## DATASET RECORDS
-*-

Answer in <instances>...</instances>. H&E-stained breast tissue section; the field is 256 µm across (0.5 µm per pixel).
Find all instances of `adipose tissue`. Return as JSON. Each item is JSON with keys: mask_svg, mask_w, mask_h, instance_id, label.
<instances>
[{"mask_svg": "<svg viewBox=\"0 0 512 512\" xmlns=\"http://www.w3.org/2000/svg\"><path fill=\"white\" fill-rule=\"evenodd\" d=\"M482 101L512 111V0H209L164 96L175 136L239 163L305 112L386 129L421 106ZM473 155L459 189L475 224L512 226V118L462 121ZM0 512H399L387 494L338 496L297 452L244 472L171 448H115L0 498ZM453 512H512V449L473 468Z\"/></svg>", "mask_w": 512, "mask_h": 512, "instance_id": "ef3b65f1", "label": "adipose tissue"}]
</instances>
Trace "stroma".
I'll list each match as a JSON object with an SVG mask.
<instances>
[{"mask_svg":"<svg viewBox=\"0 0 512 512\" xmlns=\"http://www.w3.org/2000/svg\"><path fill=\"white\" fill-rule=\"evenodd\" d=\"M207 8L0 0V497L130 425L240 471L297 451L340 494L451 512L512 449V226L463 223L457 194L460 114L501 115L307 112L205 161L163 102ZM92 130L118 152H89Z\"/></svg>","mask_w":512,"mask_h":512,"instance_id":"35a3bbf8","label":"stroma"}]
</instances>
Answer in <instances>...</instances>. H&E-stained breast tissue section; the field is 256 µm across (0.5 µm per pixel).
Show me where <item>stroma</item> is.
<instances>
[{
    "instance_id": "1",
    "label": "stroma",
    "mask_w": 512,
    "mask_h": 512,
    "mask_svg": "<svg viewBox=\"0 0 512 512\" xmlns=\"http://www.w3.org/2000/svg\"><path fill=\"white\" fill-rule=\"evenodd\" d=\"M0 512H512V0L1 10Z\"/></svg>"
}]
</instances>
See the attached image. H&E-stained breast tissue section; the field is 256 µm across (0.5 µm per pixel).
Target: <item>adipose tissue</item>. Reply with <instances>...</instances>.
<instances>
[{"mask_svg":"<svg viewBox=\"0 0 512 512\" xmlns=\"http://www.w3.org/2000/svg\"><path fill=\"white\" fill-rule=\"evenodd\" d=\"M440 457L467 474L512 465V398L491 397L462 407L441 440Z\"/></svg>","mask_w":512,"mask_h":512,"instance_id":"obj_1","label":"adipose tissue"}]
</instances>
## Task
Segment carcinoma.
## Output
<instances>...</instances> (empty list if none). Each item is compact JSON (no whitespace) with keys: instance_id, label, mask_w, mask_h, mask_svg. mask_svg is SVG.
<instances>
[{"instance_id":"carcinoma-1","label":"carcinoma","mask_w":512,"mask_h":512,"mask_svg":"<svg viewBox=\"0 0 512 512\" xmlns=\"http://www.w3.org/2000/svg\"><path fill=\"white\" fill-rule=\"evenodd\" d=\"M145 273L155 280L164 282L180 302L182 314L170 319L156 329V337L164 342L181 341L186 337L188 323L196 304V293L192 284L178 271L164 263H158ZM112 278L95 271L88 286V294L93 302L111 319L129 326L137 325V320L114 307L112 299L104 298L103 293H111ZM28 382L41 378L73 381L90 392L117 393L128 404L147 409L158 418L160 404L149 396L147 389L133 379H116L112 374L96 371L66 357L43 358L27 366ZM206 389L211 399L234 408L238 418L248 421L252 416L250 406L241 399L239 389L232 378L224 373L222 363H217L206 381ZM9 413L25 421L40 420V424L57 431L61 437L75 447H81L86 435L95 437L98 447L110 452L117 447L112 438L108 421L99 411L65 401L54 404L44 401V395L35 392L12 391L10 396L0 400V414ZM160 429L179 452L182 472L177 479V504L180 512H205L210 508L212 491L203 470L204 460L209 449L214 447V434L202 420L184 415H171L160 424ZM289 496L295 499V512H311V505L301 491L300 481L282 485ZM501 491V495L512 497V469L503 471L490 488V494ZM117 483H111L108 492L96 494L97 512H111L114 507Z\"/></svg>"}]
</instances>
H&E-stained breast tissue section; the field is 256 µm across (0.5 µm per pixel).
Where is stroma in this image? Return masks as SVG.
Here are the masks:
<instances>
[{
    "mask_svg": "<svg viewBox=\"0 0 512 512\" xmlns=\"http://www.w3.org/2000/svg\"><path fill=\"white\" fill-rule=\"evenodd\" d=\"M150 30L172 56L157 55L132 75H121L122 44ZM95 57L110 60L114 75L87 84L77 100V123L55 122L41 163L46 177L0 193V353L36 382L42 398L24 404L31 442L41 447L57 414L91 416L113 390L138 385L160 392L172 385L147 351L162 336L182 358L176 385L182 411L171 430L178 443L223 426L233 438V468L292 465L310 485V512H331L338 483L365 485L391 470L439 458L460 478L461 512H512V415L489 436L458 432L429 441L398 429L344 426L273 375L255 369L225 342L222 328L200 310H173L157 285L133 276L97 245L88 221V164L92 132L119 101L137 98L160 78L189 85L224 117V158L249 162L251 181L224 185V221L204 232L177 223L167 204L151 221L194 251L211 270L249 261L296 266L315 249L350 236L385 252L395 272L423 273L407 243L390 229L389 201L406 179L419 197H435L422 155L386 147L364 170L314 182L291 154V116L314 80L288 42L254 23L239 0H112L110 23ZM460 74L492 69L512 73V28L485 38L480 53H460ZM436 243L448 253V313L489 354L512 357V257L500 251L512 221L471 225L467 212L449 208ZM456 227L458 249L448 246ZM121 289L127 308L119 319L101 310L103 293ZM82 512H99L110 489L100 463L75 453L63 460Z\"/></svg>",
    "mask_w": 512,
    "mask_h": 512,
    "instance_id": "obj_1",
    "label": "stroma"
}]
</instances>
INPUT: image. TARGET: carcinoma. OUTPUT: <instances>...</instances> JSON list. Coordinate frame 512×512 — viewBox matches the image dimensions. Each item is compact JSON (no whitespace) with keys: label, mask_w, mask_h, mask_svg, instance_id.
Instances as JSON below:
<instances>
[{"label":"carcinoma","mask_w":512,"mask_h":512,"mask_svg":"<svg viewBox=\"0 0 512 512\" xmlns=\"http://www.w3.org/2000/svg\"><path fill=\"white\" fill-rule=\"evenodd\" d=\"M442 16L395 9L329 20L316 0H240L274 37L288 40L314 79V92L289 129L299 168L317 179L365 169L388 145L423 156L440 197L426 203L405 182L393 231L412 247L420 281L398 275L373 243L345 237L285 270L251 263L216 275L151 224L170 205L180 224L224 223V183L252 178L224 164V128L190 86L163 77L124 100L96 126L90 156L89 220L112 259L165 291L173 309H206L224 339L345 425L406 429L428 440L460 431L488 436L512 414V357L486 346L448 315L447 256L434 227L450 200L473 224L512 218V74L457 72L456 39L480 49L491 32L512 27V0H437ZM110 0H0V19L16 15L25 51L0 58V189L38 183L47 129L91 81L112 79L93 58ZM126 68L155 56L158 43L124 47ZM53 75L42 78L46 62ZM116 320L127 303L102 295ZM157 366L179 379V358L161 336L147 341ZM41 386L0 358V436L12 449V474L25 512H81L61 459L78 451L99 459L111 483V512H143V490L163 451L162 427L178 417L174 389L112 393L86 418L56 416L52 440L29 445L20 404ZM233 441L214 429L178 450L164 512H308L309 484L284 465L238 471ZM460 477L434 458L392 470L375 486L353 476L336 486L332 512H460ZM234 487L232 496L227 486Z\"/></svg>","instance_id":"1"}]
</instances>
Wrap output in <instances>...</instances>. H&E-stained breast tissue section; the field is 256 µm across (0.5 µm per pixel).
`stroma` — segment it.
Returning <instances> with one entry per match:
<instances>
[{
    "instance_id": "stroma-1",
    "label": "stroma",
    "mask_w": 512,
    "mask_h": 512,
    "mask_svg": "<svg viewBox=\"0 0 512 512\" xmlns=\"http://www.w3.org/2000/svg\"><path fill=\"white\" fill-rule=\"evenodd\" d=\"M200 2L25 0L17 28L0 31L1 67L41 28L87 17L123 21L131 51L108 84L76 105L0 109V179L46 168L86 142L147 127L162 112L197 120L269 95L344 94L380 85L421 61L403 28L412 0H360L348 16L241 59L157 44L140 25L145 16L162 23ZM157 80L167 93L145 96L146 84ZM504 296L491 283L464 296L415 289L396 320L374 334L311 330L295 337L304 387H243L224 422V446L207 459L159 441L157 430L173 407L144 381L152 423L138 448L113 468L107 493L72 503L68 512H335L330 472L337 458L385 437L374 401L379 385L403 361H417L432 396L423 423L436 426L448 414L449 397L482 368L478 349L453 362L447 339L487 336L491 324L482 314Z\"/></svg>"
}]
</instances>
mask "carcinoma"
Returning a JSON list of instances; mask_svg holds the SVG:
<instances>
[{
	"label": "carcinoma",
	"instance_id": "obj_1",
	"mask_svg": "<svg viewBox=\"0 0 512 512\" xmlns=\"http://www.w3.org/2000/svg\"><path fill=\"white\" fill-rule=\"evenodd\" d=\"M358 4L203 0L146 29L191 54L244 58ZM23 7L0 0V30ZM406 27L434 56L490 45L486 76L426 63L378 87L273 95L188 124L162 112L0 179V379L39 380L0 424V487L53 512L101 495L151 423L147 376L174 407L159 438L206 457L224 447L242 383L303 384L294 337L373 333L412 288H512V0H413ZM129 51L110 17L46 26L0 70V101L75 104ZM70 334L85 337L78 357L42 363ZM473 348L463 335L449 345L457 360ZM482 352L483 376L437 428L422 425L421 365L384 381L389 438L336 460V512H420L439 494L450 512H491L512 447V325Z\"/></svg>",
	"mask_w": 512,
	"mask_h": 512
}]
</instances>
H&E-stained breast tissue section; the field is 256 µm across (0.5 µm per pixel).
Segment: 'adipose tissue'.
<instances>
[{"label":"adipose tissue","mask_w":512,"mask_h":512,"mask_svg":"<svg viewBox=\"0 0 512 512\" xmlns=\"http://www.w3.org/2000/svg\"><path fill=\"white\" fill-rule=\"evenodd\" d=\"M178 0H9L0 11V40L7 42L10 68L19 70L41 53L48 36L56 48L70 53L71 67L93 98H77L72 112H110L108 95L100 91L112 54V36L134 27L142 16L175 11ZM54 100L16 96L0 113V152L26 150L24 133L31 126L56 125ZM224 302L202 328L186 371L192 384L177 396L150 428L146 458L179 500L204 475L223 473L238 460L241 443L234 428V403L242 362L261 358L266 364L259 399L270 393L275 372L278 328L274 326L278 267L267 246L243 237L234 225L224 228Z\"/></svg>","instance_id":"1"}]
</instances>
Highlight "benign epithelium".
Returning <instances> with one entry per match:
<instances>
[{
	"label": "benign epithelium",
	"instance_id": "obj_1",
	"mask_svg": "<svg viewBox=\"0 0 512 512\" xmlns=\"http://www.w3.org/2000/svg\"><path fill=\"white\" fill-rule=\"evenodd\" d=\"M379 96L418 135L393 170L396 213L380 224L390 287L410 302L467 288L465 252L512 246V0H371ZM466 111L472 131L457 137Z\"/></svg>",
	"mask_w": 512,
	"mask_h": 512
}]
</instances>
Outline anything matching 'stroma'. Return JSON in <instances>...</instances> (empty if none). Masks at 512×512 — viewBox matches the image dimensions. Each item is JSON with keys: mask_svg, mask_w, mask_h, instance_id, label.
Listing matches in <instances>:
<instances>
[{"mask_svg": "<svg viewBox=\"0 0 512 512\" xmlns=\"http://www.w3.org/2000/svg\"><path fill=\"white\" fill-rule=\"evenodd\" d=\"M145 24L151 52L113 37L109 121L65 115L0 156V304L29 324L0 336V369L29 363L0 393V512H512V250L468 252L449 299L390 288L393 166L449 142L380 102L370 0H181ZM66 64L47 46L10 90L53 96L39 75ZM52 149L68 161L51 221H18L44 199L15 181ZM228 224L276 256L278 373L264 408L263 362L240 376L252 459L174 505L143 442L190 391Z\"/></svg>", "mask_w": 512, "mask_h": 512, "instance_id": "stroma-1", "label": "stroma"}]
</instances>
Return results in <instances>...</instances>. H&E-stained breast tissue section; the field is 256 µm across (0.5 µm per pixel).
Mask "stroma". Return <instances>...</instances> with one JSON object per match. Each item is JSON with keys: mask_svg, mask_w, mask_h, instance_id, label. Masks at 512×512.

-*-

## THE PROBLEM
Begin with the line containing "Show me where <item>stroma</item> is.", end with the line containing "See the attached", and transcribe exactly every line in that span, with nothing added.

## WORKED SOLUTION
Show me where <item>stroma</item> is.
<instances>
[{
    "instance_id": "1",
    "label": "stroma",
    "mask_w": 512,
    "mask_h": 512,
    "mask_svg": "<svg viewBox=\"0 0 512 512\" xmlns=\"http://www.w3.org/2000/svg\"><path fill=\"white\" fill-rule=\"evenodd\" d=\"M0 512H512V0L1 10Z\"/></svg>"
}]
</instances>
See the attached image. H&E-stained breast tissue section; the field is 256 µm across (0.5 µm per pixel).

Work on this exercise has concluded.